[Source data]

::::

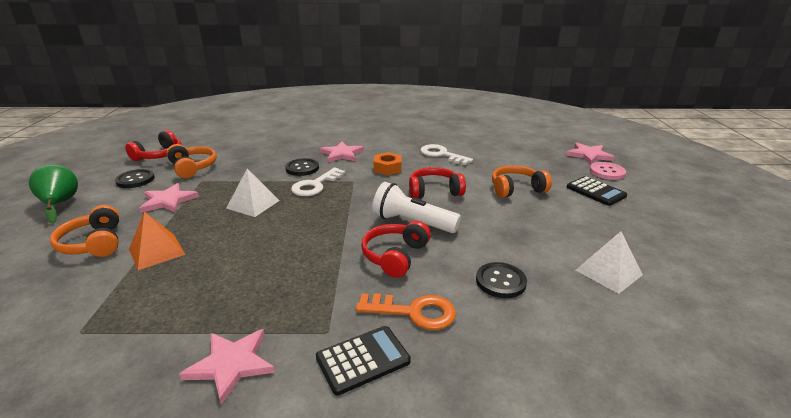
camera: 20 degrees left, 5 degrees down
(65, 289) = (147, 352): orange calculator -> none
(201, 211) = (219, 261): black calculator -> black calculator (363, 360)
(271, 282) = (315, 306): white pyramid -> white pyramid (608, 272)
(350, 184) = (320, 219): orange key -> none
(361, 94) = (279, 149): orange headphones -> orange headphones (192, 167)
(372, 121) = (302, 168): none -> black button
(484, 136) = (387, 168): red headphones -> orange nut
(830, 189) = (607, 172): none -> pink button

::::

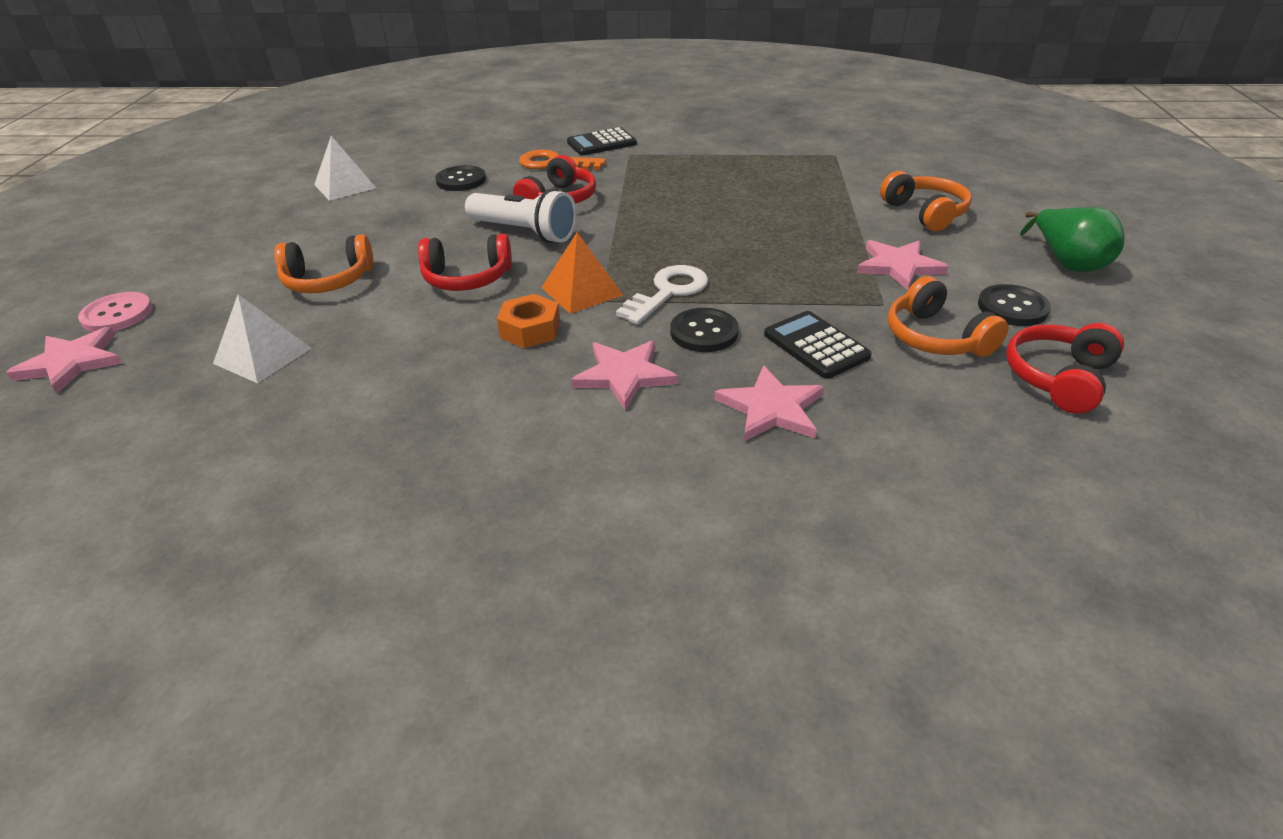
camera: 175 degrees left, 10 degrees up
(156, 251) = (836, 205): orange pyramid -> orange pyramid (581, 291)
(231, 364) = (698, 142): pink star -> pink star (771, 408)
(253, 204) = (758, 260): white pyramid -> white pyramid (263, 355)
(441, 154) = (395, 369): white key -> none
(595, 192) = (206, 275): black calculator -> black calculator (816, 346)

::::

[What the task requires]
Look over the material above and report each line holding "calculator".

[Solution for this problem]
(65, 289) = (147, 352): orange calculator -> none
(201, 211) = (219, 261): black calculator -> black calculator (363, 360)
(595, 192) = (206, 275): black calculator -> black calculator (816, 346)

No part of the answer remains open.